### INSTRUCTIONS FOR THE TASK
Only the lines below, from the one with "The camera went 75" through the one with "The ash-grey sewing", are to be written out, exactly.

DATA SECTION Start Marker

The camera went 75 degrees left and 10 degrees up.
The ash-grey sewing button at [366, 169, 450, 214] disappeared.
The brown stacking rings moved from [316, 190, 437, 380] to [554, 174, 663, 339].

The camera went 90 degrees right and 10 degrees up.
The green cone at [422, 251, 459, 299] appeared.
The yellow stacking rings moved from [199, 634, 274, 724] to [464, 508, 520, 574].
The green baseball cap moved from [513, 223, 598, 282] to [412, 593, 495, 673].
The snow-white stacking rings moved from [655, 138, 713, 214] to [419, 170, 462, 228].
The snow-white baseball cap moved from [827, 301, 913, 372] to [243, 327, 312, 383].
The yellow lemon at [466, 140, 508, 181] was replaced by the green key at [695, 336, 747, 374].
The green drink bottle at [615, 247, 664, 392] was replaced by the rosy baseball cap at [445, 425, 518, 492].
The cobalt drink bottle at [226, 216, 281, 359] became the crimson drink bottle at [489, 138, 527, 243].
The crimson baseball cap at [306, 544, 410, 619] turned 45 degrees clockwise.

DATA SECTION End Marker
DATA SECTION Start Marker

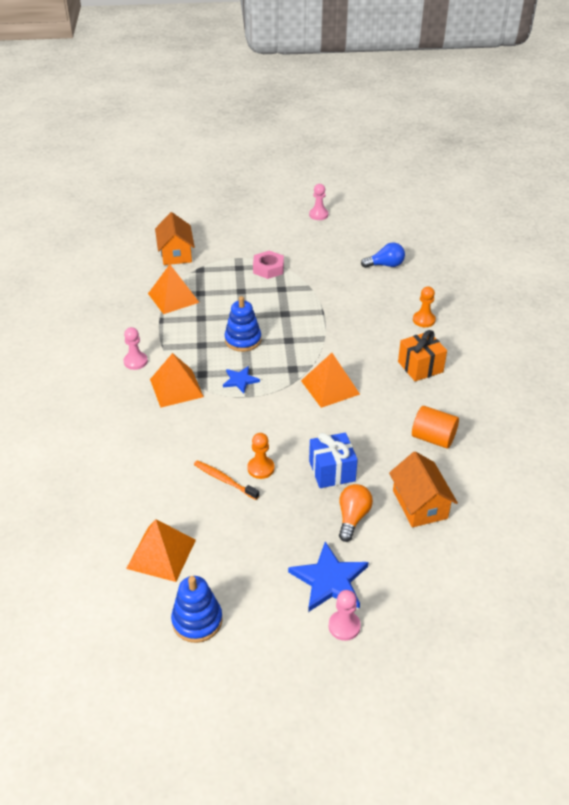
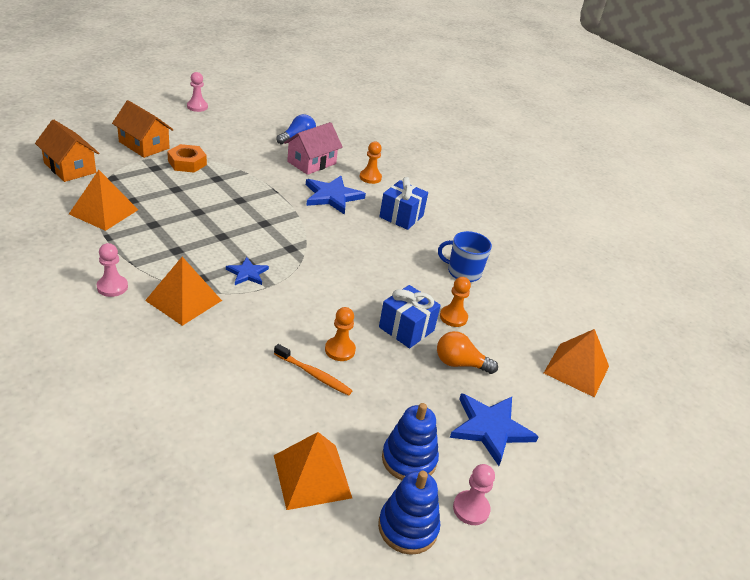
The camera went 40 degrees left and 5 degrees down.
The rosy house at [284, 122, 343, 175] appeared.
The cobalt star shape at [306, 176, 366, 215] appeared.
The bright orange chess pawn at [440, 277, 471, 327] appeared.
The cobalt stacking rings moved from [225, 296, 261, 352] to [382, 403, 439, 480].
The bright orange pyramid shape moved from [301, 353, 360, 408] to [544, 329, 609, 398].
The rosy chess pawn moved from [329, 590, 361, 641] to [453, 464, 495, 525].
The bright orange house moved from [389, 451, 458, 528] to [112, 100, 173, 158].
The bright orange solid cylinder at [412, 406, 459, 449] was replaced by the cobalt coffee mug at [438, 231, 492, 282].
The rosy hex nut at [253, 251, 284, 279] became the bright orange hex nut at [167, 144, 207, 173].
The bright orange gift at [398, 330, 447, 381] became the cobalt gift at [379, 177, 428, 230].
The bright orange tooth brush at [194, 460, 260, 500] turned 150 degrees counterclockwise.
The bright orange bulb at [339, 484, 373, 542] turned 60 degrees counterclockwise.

DATA SECTION End Marker
DATA SECTION Start Marker

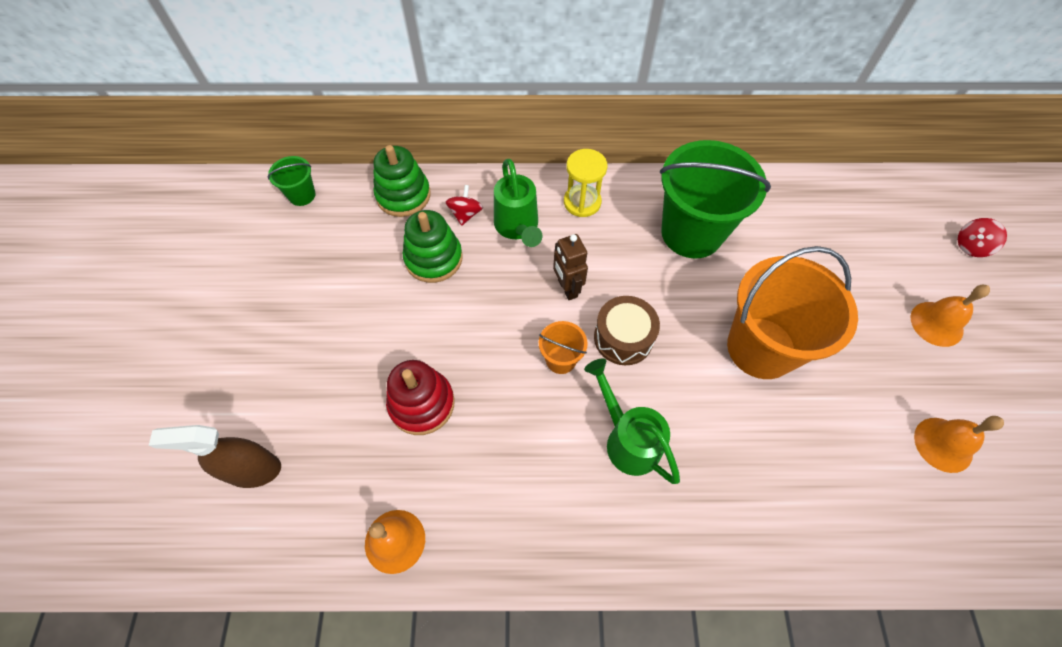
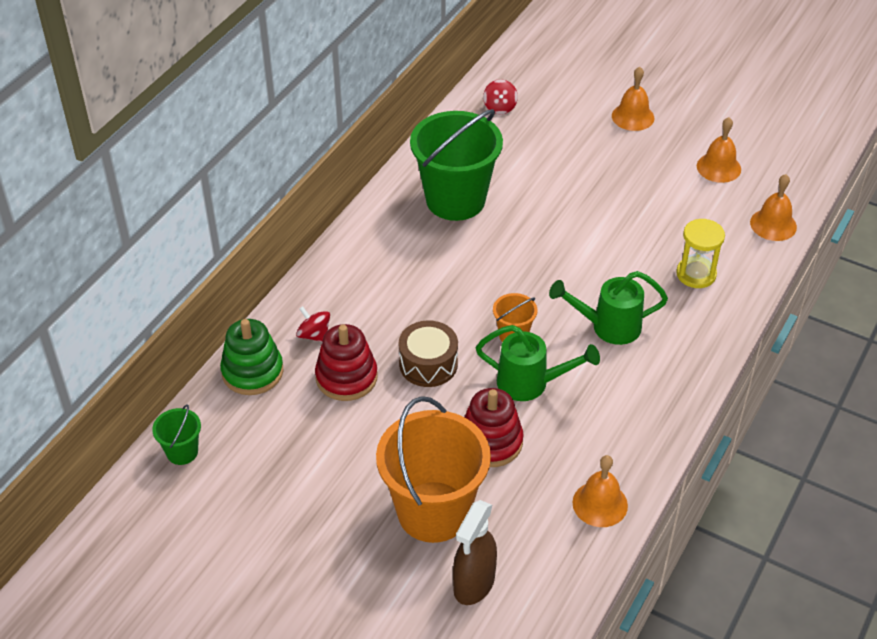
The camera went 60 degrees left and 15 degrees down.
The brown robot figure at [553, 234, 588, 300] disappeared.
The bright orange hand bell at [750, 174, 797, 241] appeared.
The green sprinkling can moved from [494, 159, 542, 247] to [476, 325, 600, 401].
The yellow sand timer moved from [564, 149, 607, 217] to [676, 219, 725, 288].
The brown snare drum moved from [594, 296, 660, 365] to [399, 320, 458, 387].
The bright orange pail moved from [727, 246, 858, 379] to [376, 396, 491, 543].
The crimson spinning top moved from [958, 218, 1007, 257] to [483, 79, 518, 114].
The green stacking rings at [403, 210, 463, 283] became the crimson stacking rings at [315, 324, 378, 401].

DATA SECTION End Marker

### REPLY
The camera went 75 degrees left and 10 degrees up.
The ash-grey sewing button at [366, 169, 450, 214] disappeared.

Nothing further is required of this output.